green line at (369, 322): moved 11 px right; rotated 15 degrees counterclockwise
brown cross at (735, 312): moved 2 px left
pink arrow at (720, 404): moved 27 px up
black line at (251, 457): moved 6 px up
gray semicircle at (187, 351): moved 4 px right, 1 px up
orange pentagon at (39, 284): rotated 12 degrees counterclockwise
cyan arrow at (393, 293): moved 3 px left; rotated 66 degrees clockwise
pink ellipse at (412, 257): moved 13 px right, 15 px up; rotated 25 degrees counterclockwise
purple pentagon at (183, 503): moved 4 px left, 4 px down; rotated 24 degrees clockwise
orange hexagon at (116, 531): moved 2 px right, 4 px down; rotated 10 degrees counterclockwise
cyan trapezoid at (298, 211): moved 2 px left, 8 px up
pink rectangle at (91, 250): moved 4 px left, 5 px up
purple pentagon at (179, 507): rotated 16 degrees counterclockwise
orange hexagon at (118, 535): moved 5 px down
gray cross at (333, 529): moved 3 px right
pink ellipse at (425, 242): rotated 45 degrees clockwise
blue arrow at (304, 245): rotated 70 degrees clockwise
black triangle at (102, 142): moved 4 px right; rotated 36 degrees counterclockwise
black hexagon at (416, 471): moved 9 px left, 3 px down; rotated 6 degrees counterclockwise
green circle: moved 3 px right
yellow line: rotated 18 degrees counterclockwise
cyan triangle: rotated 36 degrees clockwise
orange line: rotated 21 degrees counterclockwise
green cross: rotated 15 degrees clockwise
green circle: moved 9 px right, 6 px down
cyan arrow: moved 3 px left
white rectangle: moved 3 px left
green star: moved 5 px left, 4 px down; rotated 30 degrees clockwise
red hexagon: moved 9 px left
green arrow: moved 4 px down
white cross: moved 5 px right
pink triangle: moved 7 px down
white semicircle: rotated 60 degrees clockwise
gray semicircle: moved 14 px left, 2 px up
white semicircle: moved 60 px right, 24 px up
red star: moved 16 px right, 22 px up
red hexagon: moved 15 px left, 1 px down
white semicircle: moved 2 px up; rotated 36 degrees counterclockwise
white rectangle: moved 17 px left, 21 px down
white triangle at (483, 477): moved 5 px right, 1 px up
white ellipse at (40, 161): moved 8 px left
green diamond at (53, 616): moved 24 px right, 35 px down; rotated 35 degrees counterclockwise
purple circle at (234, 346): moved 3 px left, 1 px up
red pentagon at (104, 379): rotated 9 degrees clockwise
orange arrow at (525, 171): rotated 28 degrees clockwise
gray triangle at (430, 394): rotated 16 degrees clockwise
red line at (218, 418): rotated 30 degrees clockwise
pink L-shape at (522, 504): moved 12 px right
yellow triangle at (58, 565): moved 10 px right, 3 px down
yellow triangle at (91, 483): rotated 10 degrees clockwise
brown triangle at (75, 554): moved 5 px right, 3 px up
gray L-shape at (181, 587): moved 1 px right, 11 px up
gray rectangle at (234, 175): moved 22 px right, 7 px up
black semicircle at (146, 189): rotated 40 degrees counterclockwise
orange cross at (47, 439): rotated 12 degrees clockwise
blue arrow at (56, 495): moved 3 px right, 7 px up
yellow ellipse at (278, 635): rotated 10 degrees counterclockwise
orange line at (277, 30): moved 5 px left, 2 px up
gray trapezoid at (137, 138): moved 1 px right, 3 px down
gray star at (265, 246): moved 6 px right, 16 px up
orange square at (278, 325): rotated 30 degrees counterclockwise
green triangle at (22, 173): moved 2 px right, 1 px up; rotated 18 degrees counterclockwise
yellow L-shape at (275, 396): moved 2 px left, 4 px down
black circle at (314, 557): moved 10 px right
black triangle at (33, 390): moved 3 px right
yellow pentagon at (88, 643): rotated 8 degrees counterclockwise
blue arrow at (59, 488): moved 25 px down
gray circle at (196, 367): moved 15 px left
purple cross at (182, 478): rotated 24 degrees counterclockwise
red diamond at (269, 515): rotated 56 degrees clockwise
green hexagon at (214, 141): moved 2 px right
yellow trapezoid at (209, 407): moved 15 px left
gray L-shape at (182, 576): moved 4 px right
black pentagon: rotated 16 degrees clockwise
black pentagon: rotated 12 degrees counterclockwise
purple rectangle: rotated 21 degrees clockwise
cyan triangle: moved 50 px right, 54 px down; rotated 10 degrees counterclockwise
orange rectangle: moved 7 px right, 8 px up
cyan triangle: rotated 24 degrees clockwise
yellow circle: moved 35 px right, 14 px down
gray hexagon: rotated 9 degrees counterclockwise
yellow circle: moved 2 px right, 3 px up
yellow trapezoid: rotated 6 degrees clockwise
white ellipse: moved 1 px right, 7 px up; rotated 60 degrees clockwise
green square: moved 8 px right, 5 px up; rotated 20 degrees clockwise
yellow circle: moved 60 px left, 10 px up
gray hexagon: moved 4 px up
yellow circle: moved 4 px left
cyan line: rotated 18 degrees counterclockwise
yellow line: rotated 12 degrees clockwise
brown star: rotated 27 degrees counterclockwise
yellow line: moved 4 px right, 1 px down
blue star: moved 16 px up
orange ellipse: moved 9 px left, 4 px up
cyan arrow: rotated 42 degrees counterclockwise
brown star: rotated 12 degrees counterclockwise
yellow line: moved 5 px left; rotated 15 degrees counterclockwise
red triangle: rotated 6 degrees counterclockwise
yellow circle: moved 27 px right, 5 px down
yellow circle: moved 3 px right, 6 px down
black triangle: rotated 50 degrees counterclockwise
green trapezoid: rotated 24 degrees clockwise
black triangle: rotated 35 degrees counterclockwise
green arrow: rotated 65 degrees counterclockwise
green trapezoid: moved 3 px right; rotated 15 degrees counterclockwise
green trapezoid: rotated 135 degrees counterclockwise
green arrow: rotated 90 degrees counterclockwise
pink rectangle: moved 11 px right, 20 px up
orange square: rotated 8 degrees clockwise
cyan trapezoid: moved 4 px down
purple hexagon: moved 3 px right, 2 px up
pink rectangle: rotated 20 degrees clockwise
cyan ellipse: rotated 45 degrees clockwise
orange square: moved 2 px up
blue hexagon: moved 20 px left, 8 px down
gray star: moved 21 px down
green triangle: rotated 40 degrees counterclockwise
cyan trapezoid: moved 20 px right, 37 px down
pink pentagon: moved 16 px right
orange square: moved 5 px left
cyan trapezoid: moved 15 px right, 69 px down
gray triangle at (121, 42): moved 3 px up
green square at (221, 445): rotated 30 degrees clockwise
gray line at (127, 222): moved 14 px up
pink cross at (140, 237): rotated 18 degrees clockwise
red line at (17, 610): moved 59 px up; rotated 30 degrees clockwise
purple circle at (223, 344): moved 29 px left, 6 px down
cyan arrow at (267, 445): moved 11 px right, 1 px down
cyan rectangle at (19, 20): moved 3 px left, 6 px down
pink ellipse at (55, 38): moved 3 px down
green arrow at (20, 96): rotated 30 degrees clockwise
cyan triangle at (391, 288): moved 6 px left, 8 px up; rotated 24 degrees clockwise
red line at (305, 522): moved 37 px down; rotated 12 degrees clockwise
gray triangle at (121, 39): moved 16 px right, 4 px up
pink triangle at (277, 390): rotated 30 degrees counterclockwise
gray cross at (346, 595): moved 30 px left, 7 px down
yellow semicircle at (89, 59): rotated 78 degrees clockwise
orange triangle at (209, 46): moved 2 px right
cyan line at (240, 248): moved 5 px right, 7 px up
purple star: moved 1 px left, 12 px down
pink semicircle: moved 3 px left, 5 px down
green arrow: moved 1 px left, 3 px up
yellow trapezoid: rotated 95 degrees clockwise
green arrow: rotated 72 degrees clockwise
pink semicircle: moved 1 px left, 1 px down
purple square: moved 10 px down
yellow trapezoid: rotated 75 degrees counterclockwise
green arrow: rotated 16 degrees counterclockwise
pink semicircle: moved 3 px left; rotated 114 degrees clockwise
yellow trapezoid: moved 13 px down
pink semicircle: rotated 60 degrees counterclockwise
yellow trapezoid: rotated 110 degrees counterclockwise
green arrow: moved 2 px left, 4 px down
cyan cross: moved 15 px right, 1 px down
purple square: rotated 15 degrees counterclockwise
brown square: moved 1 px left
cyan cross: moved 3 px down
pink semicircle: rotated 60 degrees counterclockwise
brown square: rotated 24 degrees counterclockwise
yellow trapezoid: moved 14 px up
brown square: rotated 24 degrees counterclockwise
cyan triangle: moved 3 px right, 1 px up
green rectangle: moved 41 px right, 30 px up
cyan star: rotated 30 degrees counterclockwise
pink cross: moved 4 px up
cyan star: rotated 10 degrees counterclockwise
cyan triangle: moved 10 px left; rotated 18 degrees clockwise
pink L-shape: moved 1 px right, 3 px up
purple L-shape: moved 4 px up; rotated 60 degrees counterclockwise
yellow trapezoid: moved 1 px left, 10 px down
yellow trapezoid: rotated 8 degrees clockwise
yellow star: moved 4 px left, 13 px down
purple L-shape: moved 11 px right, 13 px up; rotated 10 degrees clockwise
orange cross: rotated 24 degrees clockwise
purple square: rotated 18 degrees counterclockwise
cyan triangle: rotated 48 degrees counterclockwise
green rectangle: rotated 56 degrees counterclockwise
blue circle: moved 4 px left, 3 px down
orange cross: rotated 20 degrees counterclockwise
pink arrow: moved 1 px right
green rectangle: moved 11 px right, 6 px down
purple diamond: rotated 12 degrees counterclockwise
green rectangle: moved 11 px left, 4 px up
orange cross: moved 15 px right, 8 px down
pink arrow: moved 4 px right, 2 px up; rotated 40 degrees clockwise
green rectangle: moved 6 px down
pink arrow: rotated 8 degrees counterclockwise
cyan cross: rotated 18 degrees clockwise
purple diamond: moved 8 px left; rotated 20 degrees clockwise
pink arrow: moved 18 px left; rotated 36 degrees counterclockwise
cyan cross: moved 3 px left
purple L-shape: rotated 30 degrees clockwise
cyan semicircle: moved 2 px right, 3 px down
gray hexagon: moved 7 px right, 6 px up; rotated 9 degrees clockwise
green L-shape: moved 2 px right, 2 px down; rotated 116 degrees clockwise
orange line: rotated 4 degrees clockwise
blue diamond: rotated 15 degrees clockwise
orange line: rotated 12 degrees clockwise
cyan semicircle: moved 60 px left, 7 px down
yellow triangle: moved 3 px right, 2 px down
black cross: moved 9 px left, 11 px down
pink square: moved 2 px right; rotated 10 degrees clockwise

———

**Direction:** Duplicate the stretch from the start of the records above through the line containing "orange pentagon at", character for character.

**Task response:**
green line at (369, 322): moved 11 px right; rotated 15 degrees counterclockwise
brown cross at (735, 312): moved 2 px left
pink arrow at (720, 404): moved 27 px up
black line at (251, 457): moved 6 px up
gray semicircle at (187, 351): moved 4 px right, 1 px up
orange pentagon at (39, 284): rotated 12 degrees counterclockwise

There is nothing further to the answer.